■ **WHAT YOU ARE ASKED TO DO**
Please reproduce the final stretch of the listing below: the line that contains "camera: 30 degrees left, 5 degrees up" and all lines after it, verbatim, with nothing else.

### EXCERPTED RECORDS

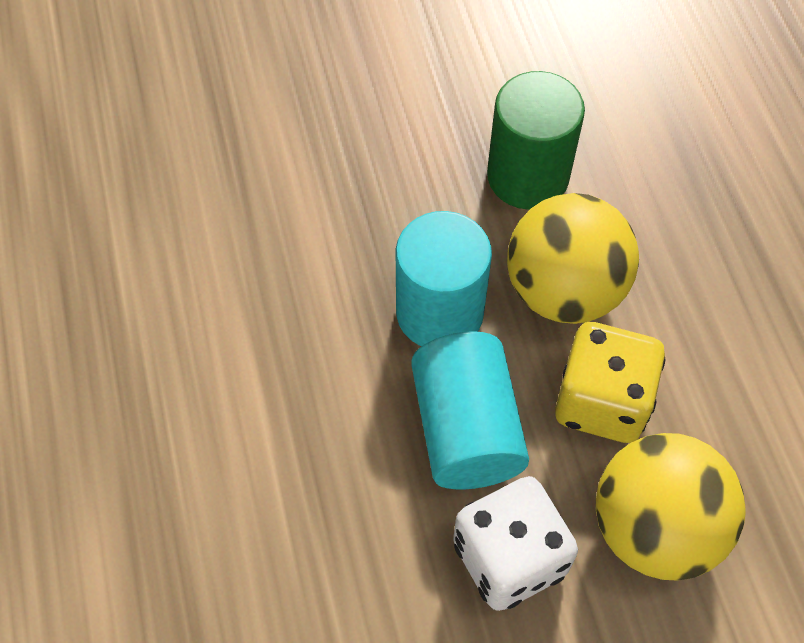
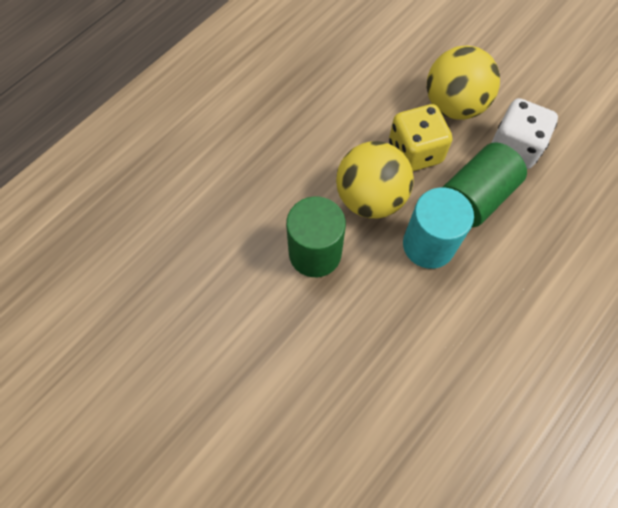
camera: 125 degrees left, 5 degrees up
(466, 428) = (475, 197): turquoise cylinder -> green cylinder

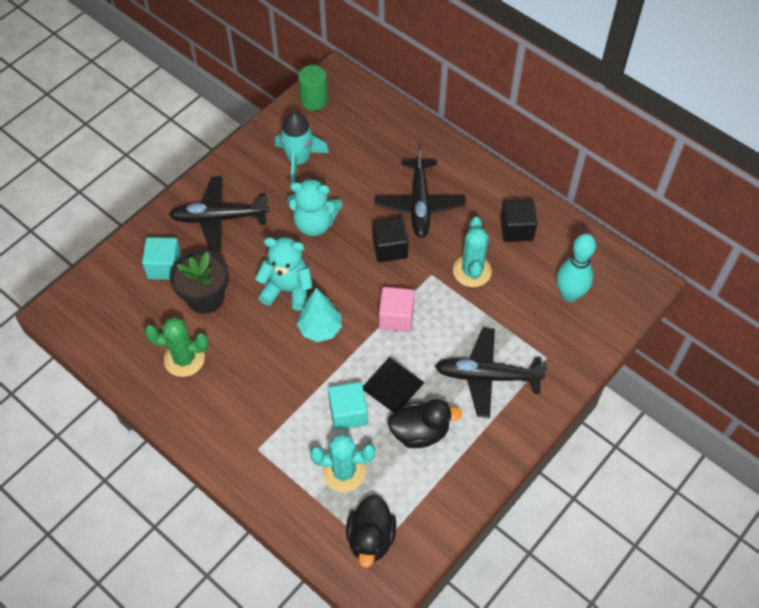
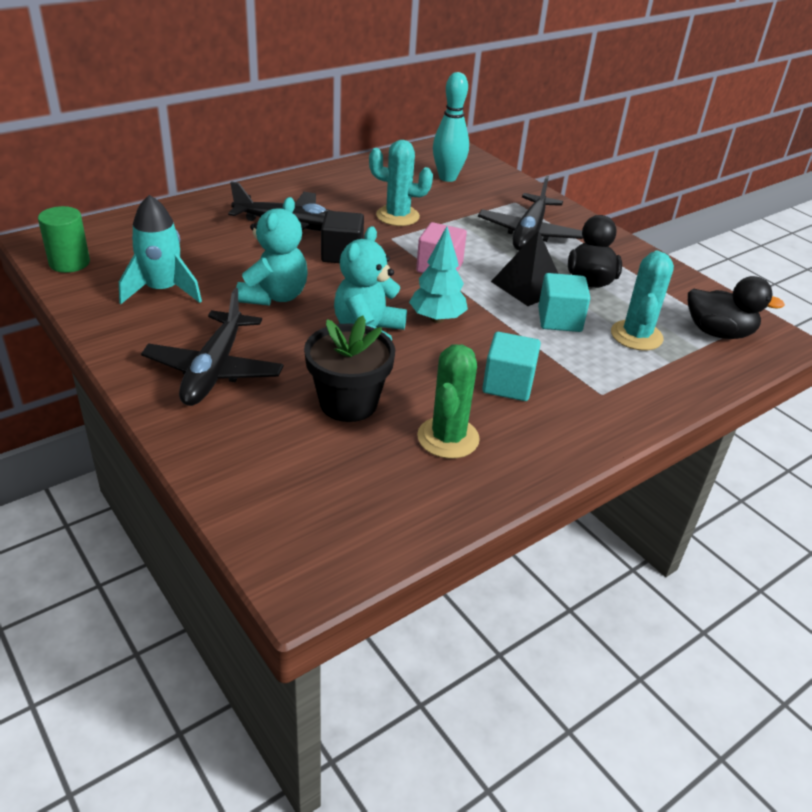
camera: 80 degrees left, 20 degrees down
(164, 267) = (273, 435): turquoise cube -> turquoise cube (508, 384)
(516, 229) = (357, 185): black cube -> none

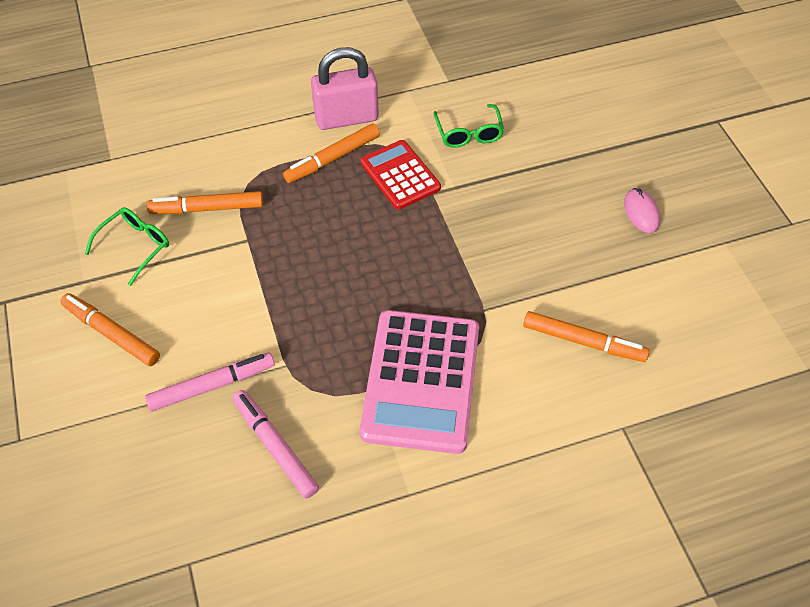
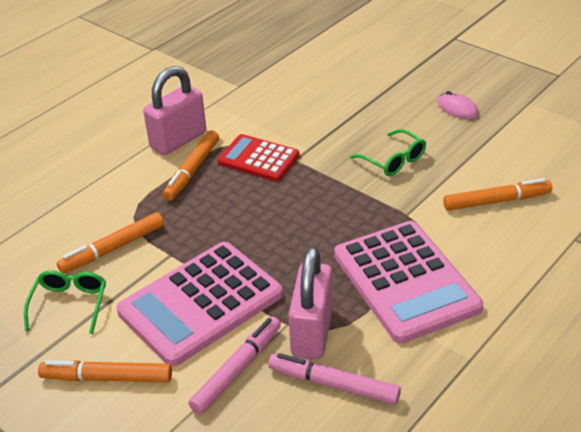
camera: 30 degrees left, 15 degrees down
(233, 303) = (200, 303): none -> pink calculator
(299, 385) = (312, 332): none -> pink padlock
(468, 133) = (286, 112): green glasses -> green glasses (393, 160)

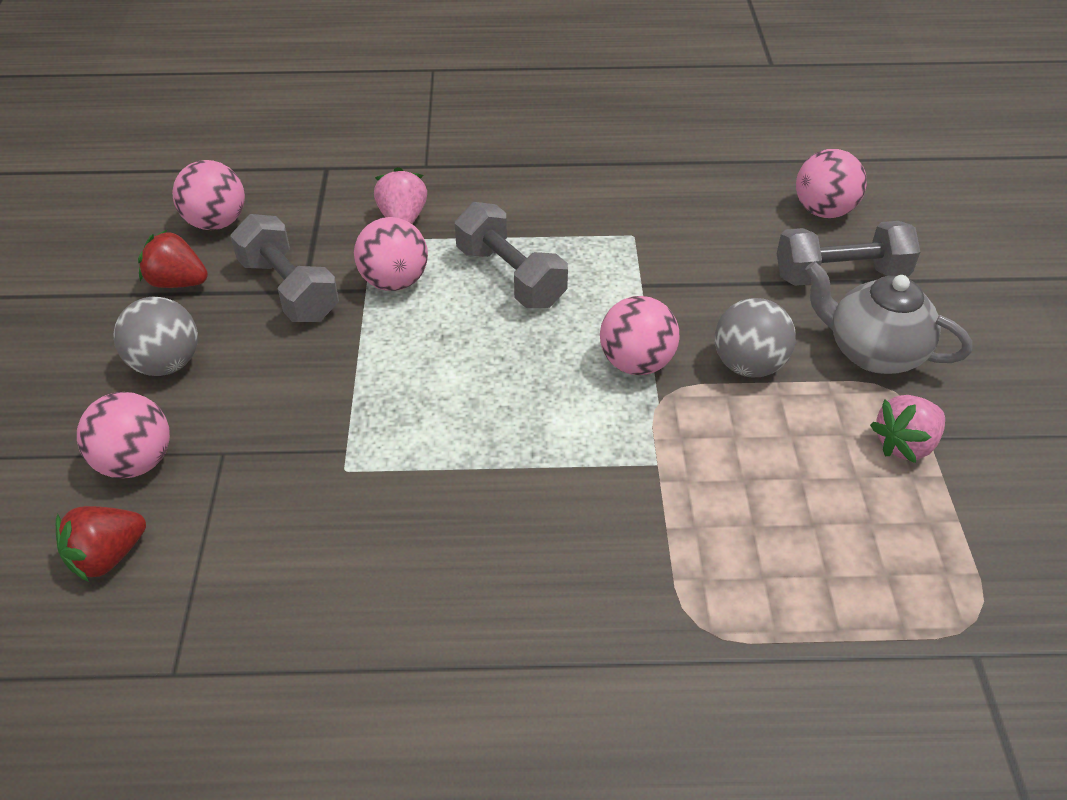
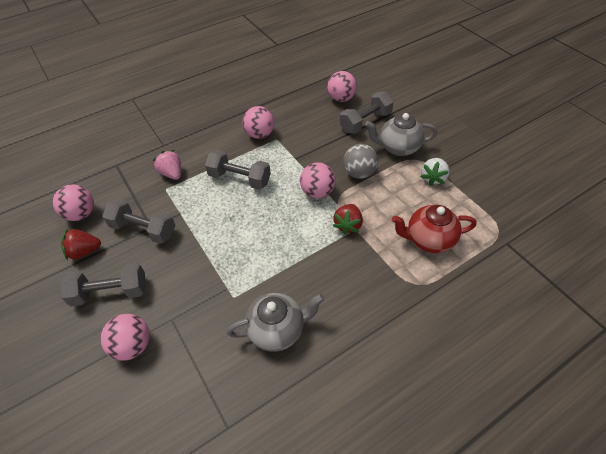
camera: 30 degrees left, 5 degrees up
(107, 556) = (154, 395): red strawberry -> red strawberry (348, 225)
(166, 364) = (110, 292): grey ball -> grey dumbbell
(374, 564) = (277, 330): none -> grey teapot
(394, 281) = (190, 203): pink ball -> pink ball (260, 134)
(795, 558) = (428, 240): none -> red teapot
(905, 444) = (433, 178): pink strawberry -> white strawberry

######

■ **RESULT**
camera: 30 degrees left, 5 degrees up
(107, 556) = (154, 395): red strawberry -> red strawberry (348, 225)
(166, 364) = (110, 292): grey ball -> grey dumbbell
(374, 564) = (277, 330): none -> grey teapot
(394, 281) = (190, 203): pink ball -> pink ball (260, 134)
(795, 558) = (428, 240): none -> red teapot
(905, 444) = (433, 178): pink strawberry -> white strawberry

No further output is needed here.